* _Task statement_:
A bare number is the expected answer: the count of lines in the data holding "none".

□ □ □ □ □

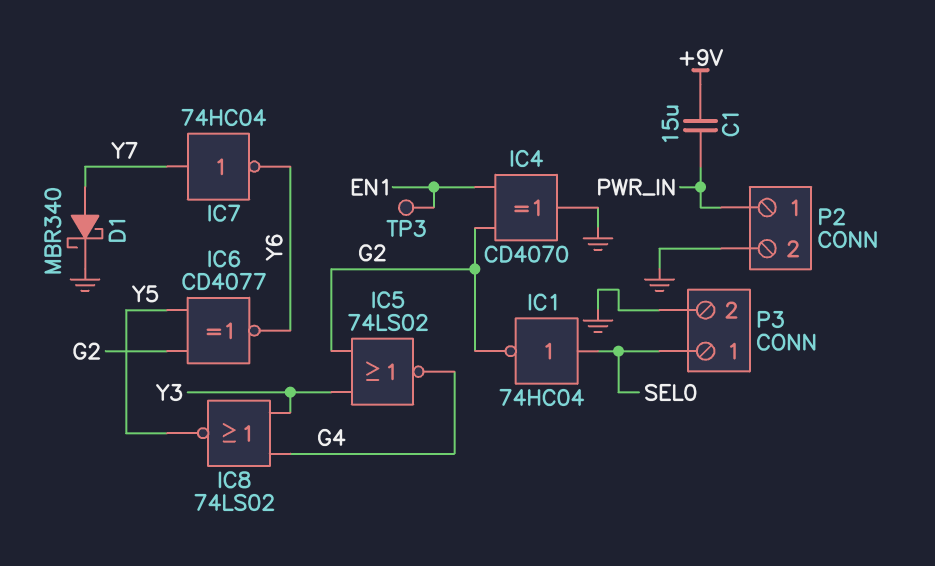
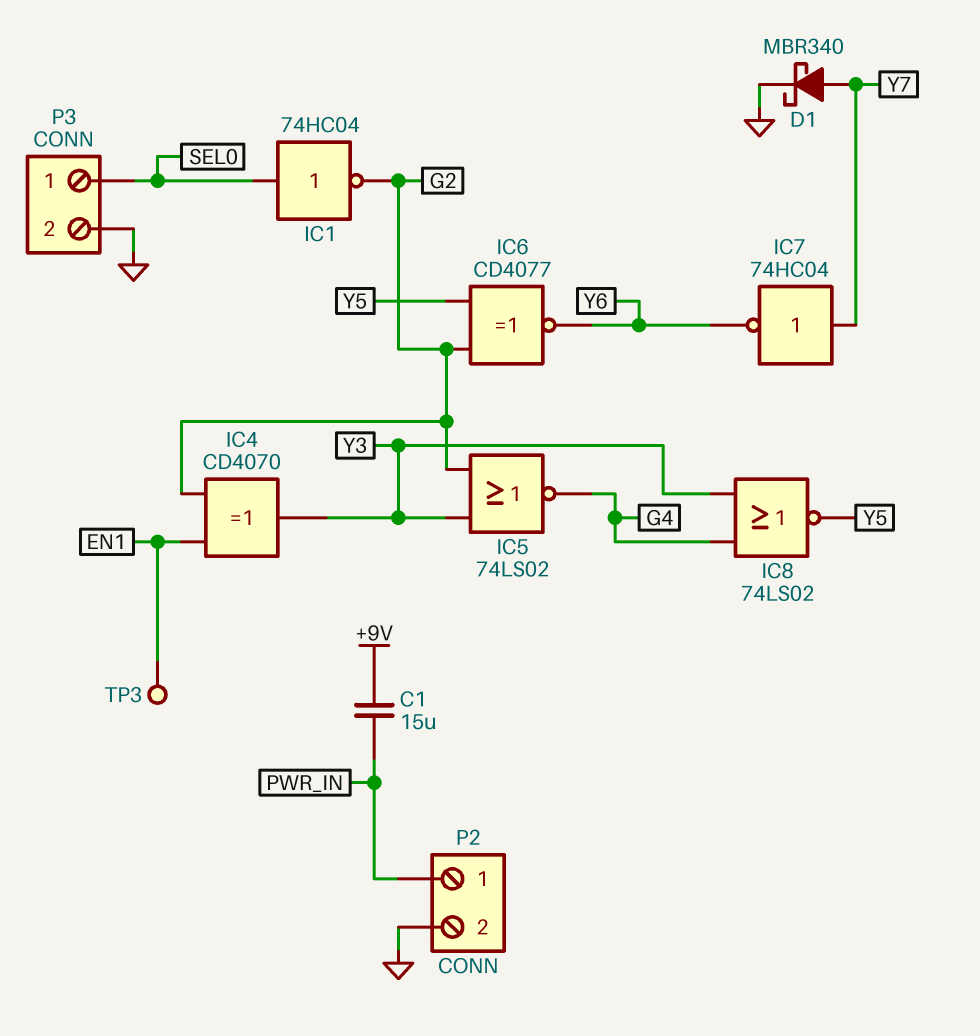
IC4: XOR CD4070 (in EN1, in G2, out GND) -> XOR CD4070 (in EN1, in G2, out Y3)

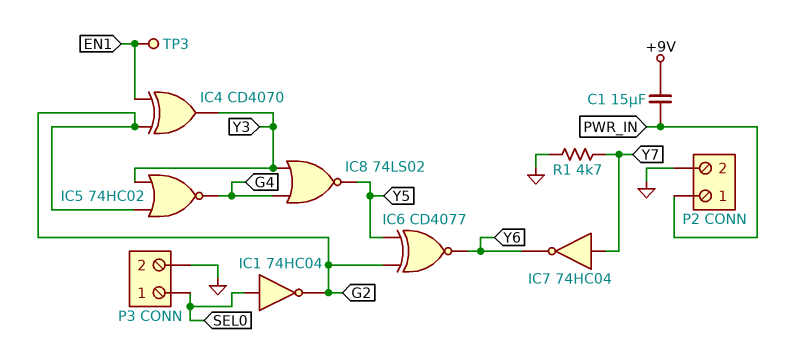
D1: schottky MBR340 (A Y7, K GND) -> none
IC5: NOR 74LS02 (in G2, in Y3, out G4) -> NOR 74HC02 (in G2, in Y3, out G4)
R1: none -> 4.7k (GND, Y7)

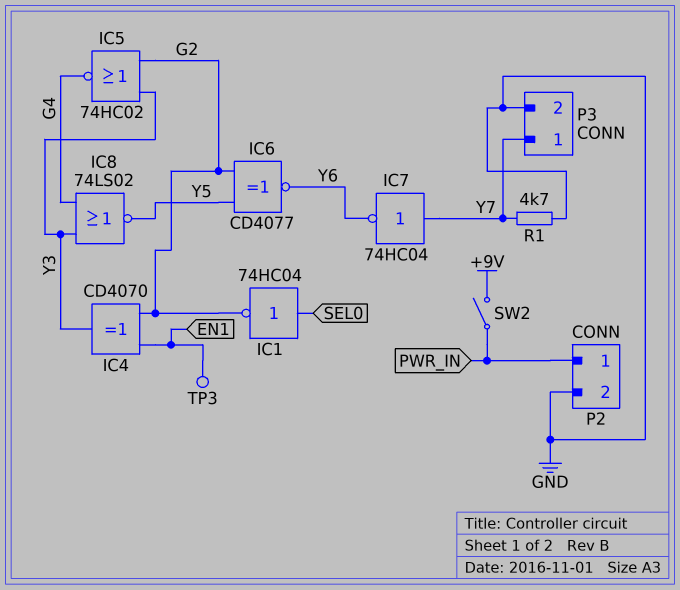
C1: 15uF (+9V, PWR_IN) -> none
P3 pin 1: SEL0 -> Y7
SW2: none -> switch (+9V, PWR_IN)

□ □ □ □ □

* _Final answer_:
4